- [SUPPLIED MATERIAL]
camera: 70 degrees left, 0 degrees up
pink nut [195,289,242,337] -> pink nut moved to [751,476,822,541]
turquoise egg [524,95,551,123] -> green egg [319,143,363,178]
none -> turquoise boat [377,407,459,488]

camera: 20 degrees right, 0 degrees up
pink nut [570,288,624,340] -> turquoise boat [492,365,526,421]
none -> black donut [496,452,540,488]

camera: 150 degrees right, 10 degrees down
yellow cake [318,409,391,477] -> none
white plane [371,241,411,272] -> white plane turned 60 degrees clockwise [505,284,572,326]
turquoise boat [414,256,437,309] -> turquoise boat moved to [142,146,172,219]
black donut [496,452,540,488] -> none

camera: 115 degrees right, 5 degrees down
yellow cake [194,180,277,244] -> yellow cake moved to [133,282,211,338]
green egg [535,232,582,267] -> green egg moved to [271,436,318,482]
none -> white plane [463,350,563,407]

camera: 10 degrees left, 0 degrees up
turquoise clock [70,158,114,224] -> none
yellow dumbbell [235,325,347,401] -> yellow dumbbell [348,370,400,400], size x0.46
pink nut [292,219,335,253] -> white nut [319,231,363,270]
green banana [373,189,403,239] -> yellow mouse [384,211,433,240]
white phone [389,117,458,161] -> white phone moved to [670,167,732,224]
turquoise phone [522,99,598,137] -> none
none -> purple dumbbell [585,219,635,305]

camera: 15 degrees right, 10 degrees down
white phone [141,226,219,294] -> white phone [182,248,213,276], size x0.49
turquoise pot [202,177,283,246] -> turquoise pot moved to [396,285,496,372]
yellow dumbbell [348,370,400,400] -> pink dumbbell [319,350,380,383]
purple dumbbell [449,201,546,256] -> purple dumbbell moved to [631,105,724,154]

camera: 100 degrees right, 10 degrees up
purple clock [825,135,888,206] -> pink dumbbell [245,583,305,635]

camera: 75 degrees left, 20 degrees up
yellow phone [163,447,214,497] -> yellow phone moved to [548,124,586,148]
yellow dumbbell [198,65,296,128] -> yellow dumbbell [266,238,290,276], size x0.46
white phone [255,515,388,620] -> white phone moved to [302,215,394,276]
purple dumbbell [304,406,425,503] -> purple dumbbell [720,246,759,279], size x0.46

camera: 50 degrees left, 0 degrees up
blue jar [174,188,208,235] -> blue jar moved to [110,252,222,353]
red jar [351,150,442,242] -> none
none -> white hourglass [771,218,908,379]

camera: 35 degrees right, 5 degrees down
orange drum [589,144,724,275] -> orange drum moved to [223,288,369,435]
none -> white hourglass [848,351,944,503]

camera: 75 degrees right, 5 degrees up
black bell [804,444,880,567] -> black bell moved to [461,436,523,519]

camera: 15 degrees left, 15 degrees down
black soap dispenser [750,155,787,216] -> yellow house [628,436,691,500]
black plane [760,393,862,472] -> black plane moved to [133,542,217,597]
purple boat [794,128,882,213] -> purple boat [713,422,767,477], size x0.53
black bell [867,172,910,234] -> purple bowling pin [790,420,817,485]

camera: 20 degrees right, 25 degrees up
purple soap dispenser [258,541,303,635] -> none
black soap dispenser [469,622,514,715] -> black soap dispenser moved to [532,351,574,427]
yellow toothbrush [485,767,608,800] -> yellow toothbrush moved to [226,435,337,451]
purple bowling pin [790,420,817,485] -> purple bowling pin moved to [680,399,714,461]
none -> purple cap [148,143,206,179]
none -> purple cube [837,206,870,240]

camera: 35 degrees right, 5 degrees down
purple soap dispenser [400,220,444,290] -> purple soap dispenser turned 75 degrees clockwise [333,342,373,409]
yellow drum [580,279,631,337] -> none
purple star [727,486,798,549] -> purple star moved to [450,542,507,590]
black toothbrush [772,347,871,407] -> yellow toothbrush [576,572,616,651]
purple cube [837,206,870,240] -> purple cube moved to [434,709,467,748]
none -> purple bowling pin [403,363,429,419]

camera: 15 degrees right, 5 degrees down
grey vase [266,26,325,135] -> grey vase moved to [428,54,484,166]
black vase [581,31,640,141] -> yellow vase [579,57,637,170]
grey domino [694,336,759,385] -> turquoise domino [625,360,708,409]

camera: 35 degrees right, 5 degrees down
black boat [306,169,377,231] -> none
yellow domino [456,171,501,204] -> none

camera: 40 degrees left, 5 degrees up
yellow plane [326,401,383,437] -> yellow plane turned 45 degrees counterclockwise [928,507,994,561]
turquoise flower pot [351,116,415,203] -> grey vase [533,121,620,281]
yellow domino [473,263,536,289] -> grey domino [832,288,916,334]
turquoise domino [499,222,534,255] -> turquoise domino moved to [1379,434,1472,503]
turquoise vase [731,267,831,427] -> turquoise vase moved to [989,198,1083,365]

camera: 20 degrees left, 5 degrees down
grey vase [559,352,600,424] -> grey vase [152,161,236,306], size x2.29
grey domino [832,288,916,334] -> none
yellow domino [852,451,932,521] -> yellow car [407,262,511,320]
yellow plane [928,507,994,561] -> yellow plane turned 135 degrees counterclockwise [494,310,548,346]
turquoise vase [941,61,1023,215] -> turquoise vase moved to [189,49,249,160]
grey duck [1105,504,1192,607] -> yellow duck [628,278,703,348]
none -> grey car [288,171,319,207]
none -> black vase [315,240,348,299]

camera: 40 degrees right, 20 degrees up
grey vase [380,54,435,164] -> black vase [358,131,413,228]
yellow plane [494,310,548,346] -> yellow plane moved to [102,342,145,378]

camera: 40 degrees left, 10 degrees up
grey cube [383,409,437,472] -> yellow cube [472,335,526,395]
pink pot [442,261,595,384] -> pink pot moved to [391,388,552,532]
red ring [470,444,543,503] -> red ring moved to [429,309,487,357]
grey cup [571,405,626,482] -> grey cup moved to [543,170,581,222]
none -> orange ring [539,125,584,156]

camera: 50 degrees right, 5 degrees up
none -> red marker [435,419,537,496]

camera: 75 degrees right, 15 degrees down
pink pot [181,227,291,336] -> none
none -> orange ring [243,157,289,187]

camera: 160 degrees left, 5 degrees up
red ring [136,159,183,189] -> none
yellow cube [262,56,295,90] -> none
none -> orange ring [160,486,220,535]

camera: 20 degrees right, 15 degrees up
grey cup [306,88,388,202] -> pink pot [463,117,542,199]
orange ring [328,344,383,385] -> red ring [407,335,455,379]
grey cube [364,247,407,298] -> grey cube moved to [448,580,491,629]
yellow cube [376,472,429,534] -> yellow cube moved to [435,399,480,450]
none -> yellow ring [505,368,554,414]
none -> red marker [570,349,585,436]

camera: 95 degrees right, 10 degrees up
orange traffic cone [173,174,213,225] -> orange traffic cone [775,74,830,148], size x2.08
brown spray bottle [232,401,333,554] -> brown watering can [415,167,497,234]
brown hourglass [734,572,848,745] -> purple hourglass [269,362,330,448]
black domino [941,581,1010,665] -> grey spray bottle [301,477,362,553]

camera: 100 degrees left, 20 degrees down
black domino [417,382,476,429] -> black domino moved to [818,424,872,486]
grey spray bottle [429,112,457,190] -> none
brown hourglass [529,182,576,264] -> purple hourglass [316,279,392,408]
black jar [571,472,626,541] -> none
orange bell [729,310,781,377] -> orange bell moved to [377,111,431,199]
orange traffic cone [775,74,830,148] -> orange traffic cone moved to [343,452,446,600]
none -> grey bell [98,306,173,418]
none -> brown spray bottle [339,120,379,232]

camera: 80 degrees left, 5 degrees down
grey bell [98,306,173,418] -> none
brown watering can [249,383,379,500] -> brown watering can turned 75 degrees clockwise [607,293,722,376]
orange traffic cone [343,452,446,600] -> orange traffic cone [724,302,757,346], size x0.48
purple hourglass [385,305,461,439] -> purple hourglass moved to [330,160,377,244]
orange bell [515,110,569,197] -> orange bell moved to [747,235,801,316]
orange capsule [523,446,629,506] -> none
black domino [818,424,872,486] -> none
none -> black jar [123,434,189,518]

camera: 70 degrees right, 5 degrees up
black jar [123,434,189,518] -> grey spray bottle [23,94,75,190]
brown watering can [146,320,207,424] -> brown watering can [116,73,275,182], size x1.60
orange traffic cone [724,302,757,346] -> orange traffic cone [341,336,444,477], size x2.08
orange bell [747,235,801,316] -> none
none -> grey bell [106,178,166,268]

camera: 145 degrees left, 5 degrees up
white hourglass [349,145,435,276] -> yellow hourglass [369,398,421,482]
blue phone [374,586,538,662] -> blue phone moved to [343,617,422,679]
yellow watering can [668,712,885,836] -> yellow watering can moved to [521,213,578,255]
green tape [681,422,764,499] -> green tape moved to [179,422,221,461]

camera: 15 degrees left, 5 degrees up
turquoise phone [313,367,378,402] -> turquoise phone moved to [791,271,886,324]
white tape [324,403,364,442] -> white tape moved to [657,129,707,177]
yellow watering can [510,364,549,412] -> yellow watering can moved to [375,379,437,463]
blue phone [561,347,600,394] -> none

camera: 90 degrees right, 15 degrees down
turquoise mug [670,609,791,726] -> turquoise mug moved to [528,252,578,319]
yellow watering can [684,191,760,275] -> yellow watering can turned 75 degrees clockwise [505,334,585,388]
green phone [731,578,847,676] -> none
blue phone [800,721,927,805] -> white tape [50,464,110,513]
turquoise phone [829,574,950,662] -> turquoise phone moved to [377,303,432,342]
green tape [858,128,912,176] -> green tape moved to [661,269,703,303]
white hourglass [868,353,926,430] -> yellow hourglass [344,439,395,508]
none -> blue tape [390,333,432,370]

- [ABOUT THIS EXERCISE]
Whenever the string "boat" shows up on a line of the listing, copy that line.

- [ANSWER SECTION]
none -> turquoise boat [377,407,459,488]
pink nut [570,288,624,340] -> turquoise boat [492,365,526,421]
turquoise boat [414,256,437,309] -> turquoise boat moved to [142,146,172,219]
purple boat [794,128,882,213] -> purple boat [713,422,767,477], size x0.53
black boat [306,169,377,231] -> none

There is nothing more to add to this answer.